### What is required
Using the material below, return exactly the lines between the one holding "camera: 35 degrees right, 15 degrees down" and the one holding "camera: 25 degrees left, 5 degrees up", inclusive, and no others.

### Data
----------------------------------------

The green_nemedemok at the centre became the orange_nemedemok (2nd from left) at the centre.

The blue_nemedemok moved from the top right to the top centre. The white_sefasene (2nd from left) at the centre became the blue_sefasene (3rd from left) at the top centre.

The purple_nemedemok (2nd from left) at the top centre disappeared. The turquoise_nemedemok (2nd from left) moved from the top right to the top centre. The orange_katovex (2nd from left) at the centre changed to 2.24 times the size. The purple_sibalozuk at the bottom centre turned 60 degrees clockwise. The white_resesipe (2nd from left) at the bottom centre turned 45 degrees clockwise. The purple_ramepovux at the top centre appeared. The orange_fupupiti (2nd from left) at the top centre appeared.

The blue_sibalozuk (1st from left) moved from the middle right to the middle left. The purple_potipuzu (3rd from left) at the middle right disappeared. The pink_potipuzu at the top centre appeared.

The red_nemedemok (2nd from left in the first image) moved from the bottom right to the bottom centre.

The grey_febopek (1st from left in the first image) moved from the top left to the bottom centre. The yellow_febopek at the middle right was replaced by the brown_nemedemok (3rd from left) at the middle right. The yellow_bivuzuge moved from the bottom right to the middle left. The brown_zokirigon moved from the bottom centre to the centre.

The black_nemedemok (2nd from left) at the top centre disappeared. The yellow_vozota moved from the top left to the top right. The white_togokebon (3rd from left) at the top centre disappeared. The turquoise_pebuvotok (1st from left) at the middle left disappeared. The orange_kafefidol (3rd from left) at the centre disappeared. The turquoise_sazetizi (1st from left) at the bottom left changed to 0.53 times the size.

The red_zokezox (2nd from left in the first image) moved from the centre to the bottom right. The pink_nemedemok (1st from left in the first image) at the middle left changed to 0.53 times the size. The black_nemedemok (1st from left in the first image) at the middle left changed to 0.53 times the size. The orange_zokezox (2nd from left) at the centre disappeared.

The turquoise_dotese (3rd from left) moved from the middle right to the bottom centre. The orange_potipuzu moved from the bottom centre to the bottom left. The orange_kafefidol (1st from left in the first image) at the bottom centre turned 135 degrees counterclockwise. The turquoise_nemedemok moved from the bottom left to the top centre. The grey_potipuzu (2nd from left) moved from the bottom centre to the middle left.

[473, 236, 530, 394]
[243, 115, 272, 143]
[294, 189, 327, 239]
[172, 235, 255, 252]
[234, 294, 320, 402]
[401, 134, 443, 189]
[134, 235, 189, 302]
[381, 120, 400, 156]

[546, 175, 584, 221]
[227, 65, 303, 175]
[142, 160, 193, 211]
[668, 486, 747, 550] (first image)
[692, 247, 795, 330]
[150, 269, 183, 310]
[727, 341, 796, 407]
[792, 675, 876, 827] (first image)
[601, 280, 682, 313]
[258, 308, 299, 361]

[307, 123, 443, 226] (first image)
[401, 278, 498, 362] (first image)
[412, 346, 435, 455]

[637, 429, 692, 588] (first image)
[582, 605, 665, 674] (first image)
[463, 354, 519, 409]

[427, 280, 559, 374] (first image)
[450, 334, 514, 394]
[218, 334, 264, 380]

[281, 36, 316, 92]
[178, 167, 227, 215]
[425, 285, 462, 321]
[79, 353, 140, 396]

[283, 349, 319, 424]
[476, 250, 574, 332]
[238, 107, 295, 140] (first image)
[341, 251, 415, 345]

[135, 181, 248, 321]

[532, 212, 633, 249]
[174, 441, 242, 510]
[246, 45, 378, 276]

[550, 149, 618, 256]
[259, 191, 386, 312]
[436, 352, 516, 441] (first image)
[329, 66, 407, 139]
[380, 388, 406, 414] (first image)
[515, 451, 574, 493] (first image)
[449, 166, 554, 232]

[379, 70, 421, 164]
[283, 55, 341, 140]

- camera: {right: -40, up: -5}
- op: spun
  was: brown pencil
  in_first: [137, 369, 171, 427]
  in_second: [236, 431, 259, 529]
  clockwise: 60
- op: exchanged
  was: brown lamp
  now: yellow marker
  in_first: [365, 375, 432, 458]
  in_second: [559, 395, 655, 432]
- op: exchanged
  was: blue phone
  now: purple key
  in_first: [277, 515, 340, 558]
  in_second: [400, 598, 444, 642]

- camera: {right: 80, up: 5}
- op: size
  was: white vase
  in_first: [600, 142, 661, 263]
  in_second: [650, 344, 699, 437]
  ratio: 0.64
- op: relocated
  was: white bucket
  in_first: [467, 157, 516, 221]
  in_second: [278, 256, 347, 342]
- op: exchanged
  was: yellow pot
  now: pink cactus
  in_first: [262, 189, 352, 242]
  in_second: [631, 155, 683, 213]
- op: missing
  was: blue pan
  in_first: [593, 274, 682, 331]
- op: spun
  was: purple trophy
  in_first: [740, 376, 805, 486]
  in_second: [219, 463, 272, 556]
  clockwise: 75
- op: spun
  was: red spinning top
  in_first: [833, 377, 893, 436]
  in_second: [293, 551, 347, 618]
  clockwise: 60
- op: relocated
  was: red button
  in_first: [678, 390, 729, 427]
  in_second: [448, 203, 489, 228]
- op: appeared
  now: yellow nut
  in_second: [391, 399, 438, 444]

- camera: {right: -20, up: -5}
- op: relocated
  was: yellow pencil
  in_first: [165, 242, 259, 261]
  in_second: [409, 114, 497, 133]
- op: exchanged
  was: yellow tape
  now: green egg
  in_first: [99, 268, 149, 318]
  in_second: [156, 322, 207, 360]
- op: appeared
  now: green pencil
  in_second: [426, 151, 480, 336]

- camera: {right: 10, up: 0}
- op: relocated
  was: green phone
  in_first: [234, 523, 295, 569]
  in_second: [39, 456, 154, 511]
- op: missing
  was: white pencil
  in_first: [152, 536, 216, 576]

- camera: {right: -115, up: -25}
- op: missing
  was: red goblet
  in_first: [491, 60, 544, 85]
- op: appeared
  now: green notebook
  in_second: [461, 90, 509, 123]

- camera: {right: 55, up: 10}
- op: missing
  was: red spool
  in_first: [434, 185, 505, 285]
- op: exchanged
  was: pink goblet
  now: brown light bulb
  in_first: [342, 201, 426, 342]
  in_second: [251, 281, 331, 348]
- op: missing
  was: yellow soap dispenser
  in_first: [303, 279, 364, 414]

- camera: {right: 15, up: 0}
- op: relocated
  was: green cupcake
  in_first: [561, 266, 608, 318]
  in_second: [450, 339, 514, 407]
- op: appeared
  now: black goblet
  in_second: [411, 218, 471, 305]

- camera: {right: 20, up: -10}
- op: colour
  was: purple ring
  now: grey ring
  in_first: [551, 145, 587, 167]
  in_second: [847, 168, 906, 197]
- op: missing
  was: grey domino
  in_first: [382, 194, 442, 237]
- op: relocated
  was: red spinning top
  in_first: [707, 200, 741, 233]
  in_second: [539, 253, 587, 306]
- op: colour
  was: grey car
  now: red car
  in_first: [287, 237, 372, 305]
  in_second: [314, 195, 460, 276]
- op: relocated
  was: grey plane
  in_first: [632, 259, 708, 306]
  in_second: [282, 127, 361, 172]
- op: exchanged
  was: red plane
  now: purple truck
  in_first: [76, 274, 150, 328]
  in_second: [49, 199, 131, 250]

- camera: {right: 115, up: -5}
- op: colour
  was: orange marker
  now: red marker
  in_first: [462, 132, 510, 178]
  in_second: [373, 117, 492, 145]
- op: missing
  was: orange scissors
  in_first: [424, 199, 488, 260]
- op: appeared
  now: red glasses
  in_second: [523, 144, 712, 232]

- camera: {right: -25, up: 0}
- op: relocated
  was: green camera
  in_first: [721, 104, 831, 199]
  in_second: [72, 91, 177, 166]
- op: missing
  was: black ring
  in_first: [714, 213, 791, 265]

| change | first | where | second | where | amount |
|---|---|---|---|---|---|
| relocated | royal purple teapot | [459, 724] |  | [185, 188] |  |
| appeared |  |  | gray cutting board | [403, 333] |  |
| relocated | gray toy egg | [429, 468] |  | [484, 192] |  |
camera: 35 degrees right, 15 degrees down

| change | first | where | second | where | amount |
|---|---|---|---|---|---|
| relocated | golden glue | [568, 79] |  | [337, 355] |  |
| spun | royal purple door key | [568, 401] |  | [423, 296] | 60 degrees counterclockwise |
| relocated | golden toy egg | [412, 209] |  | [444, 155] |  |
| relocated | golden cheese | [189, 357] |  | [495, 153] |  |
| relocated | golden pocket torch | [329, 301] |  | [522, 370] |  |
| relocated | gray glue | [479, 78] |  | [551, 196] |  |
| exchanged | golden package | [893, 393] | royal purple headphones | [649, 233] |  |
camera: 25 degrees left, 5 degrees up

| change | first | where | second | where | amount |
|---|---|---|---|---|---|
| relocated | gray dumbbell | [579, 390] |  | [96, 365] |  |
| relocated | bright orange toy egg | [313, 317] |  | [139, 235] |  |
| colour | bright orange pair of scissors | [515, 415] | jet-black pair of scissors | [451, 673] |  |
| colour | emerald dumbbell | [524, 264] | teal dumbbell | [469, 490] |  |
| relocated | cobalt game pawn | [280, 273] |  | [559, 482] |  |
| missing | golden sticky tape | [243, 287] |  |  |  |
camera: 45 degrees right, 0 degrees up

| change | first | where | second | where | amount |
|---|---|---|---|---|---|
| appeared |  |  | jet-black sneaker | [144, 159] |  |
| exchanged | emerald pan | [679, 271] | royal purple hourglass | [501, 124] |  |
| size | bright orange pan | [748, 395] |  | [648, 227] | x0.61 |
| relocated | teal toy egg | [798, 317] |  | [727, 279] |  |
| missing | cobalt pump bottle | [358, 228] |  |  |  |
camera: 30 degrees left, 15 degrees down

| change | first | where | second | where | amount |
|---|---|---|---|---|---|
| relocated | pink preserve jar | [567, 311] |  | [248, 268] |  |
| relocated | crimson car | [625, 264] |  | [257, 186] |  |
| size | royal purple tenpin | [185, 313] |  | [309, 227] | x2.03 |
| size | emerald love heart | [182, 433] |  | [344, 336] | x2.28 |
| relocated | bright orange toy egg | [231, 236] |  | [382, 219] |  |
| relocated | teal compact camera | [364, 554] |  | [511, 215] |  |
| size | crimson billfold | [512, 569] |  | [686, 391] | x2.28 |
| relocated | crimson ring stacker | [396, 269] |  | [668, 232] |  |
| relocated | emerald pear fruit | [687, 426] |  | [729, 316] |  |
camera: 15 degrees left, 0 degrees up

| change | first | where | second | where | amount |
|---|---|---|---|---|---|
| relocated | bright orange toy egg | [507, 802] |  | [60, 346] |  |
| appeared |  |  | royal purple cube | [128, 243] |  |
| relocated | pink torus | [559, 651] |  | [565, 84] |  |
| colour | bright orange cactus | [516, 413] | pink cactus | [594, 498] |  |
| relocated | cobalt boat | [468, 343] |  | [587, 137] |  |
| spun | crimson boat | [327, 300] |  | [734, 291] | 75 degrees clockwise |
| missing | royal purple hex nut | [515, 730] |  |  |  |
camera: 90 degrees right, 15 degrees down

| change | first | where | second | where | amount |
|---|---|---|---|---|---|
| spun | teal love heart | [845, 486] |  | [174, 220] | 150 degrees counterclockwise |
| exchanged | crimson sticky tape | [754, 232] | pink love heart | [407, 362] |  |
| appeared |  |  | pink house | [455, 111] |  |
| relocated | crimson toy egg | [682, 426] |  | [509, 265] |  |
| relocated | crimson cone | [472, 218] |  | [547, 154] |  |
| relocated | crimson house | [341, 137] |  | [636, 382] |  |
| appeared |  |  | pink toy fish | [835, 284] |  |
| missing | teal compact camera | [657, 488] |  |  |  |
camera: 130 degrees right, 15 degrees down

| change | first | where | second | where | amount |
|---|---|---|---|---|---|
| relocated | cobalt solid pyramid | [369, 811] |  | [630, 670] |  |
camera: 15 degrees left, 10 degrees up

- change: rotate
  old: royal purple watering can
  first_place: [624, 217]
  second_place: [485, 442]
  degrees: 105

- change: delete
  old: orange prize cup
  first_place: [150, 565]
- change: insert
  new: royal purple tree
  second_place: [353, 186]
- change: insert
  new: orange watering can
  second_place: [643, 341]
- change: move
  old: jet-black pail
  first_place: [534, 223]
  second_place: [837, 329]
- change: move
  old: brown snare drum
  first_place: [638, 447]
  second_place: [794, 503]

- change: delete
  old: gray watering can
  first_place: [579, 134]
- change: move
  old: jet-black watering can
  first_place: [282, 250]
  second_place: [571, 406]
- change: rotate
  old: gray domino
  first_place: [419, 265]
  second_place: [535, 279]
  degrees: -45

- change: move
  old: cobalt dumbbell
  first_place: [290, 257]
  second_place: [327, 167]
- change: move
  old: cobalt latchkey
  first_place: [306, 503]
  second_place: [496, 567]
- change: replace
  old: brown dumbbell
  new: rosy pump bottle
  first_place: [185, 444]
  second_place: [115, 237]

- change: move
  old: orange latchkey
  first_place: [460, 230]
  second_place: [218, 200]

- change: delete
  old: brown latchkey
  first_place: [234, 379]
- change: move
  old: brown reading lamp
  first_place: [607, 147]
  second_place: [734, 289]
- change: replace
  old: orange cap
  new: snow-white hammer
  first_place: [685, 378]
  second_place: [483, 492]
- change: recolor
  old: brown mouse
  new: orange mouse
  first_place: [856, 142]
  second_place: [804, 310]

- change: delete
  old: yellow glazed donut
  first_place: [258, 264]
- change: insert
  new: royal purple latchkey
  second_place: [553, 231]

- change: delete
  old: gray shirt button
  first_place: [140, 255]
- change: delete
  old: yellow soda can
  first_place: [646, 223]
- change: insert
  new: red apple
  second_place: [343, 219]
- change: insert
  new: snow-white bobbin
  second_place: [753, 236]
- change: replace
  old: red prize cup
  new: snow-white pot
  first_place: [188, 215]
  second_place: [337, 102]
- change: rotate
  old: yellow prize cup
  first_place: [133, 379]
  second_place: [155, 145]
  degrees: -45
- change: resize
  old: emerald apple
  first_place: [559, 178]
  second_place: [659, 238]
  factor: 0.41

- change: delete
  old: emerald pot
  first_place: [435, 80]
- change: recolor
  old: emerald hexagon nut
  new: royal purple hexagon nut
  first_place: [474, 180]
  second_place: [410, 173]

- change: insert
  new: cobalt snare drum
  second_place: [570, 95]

----------------------------------------

### Written response
camera: 35 degrees right, 15 degrees down

| change | first | where | second | where | amount |
|---|---|---|---|---|---|
| relocated | golden glue | [568, 79] |  | [337, 355] |  |
| spun | royal purple door key | [568, 401] |  | [423, 296] | 60 degrees counterclockwise |
| relocated | golden toy egg | [412, 209] |  | [444, 155] |  |
| relocated | golden cheese | [189, 357] |  | [495, 153] |  |
| relocated | golden pocket torch | [329, 301] |  | [522, 370] |  |
| relocated | gray glue | [479, 78] |  | [551, 196] |  |
| exchanged | golden package | [893, 393] | royal purple headphones | [649, 233] |  |
camera: 25 degrees left, 5 degrees up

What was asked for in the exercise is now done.